Scene image comparisons
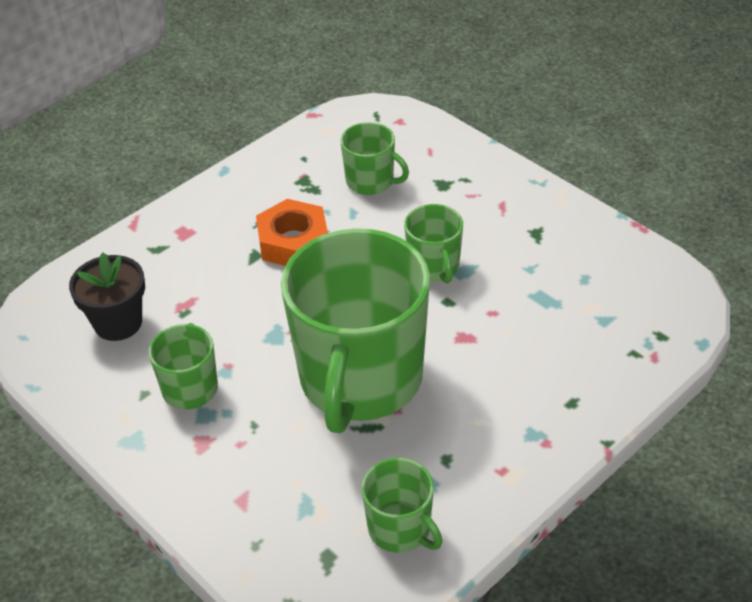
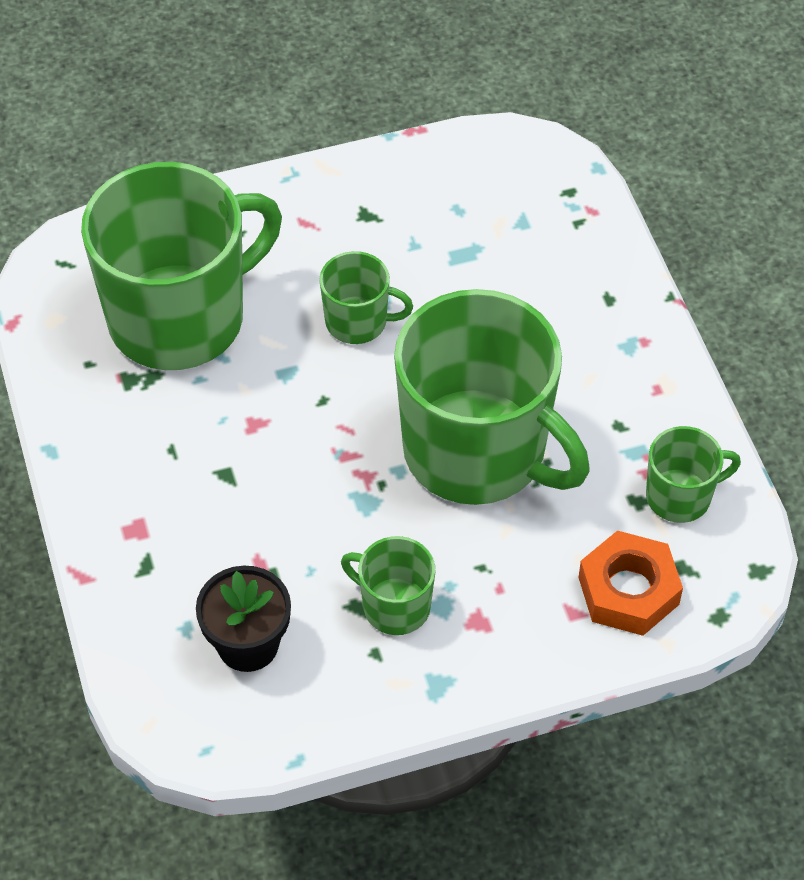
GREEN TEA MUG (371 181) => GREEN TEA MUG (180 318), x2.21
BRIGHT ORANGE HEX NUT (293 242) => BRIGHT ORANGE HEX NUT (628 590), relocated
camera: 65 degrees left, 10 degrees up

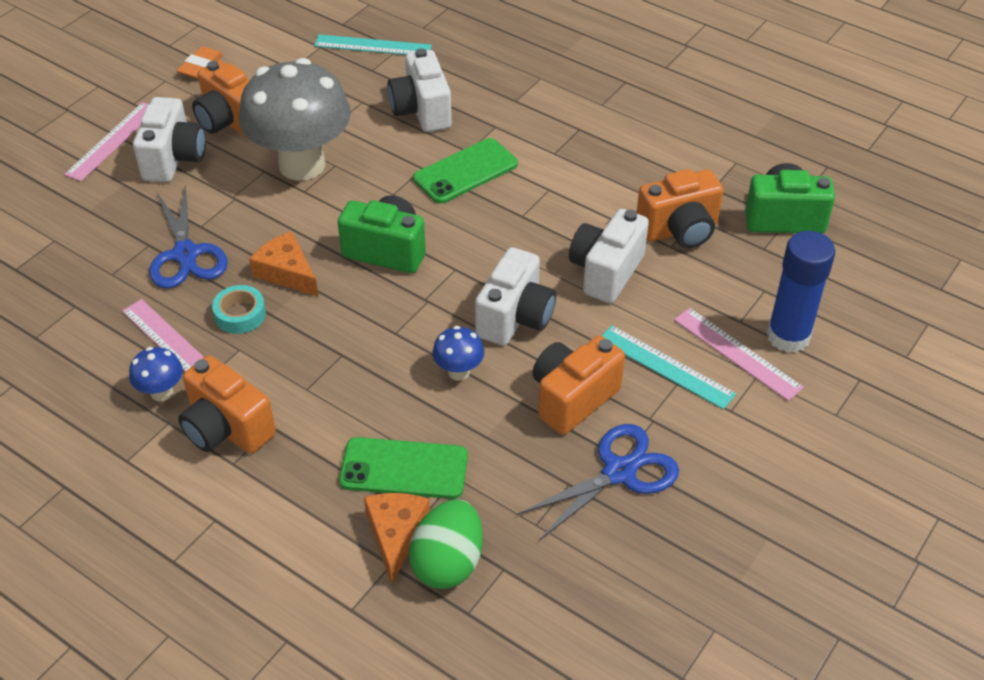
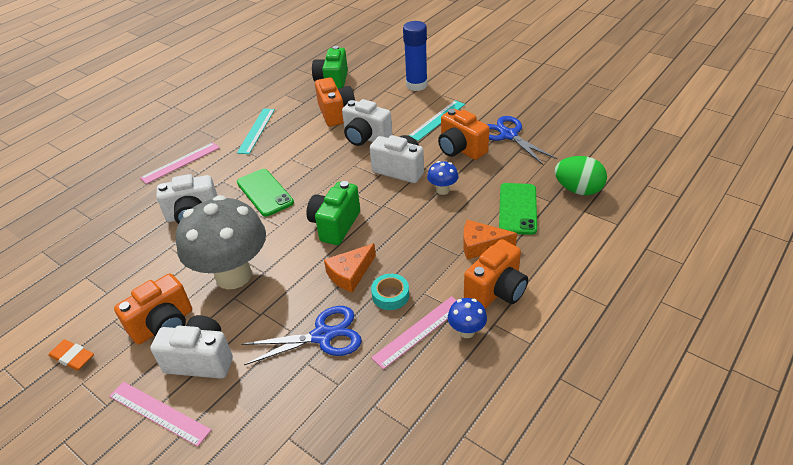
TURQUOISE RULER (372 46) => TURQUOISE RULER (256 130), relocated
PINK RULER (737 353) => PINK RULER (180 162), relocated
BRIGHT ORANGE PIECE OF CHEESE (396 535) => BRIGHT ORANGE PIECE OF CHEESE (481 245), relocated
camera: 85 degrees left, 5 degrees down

• [TASK GOAL] Pick out the lines above containing the word "ORANGE", then copy them.

• [RESULT OF THE EXERCISE]
BRIGHT ORANGE HEX NUT (293 242) => BRIGHT ORANGE HEX NUT (628 590), relocated
BRIGHT ORANGE PIECE OF CHEESE (396 535) => BRIGHT ORANGE PIECE OF CHEESE (481 245), relocated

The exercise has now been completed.